• _TASK INSTRUCTIONS_
Exact reproduction required: the lines below from the line with "(429, 234) = (358, 246): blue" to the line with "(644, 139) = (226, 131): brown", both ends included, and no others.

• _SOURCE DATA_
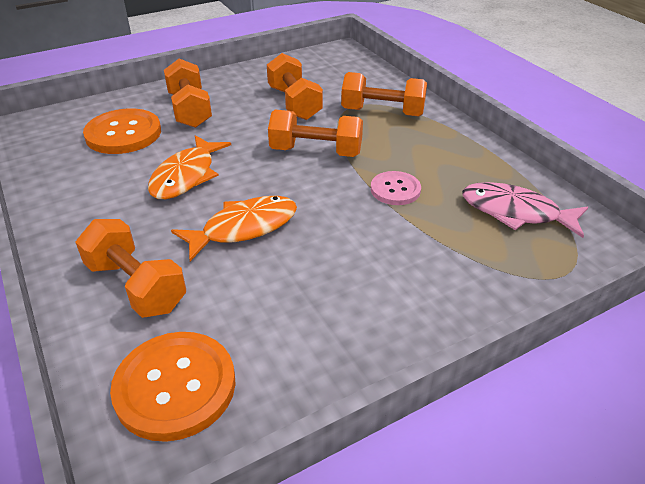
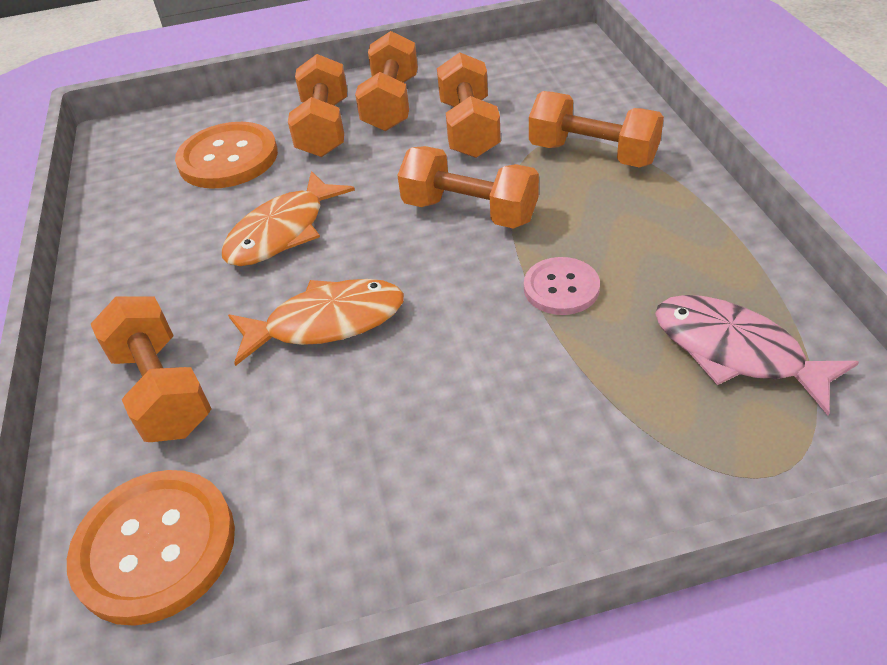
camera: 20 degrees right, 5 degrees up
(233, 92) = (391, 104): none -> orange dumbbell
* * *
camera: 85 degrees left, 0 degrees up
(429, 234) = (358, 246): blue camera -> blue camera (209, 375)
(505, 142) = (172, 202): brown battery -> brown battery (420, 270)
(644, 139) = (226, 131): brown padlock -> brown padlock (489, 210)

• _SOLUTION_
(429, 234) = (358, 246): blue camera -> blue camera (209, 375)
(505, 142) = (172, 202): brown battery -> brown battery (420, 270)
(644, 139) = (226, 131): brown padlock -> brown padlock (489, 210)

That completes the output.